▸ ACTIVITY
Each line from the one containing "D4: LED blue" through the end of the data is to be written out exactly, and nothing more.

--------------------------------

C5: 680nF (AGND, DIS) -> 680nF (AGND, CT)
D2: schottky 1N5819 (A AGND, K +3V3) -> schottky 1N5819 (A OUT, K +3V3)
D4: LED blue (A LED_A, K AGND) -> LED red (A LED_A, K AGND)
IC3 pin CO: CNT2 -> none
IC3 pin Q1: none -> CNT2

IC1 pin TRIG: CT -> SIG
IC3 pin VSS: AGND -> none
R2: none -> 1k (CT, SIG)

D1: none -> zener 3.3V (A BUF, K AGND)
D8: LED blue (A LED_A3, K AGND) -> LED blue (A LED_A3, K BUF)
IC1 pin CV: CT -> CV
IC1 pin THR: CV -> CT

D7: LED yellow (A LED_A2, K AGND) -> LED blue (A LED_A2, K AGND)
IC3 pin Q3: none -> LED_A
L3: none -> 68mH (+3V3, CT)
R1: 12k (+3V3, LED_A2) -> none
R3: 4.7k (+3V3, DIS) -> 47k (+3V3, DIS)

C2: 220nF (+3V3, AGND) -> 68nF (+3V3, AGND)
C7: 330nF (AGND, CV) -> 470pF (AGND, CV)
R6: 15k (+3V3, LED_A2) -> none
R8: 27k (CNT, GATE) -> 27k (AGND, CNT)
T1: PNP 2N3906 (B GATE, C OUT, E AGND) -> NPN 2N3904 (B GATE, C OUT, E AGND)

--------------------------------

▸ TASK SOLUTION
D4: LED blue (A LED_A, K AGND) -> LED red (A LED_A, K AGND)
IC3 pin CO: CNT2 -> none
IC3 pin Q1: none -> CNT2

IC1 pin TRIG: CT -> SIG
IC3 pin VSS: AGND -> none
R2: none -> 1k (CT, SIG)

D1: none -> zener 3.3V (A BUF, K AGND)
D8: LED blue (A LED_A3, K AGND) -> LED blue (A LED_A3, K BUF)
IC1 pin CV: CT -> CV
IC1 pin THR: CV -> CT

D7: LED yellow (A LED_A2, K AGND) -> LED blue (A LED_A2, K AGND)
IC3 pin Q3: none -> LED_A
L3: none -> 68mH (+3V3, CT)
R1: 12k (+3V3, LED_A2) -> none
R3: 4.7k (+3V3, DIS) -> 47k (+3V3, DIS)

C2: 220nF (+3V3, AGND) -> 68nF (+3V3, AGND)
C7: 330nF (AGND, CV) -> 470pF (AGND, CV)
R6: 15k (+3V3, LED_A2) -> none
R8: 27k (CNT, GATE) -> 27k (AGND, CNT)
T1: PNP 2N3906 (B GATE, C OUT, E AGND) -> NPN 2N3904 (B GATE, C OUT, E AGND)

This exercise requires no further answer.